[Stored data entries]
☆ ☆ ☆ ☆ ☆ ☆ ☆

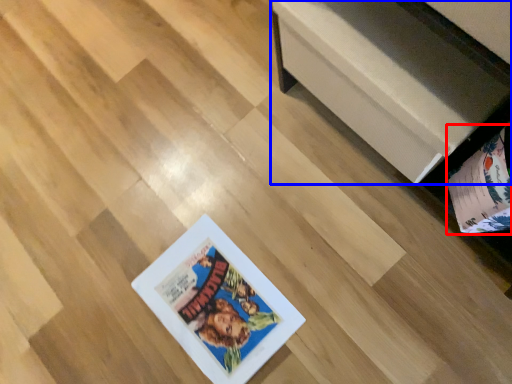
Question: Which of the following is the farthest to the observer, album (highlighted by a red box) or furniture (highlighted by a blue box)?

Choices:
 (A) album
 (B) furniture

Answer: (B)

☆ ☆ ☆ ☆ ☆ ☆ ☆

■ What you have to do: Please swap "highlighted" for "outlined" throughout these lines and leave everything else unchanged. Omit the pictures from your answer.

■ Response:
Question: Which of the following is the farthest to the observer, album (outlined by a red box) or furniture (outlined by a blue box)?

Choices:
 (A) album
 (B) furniture

Answer: (B)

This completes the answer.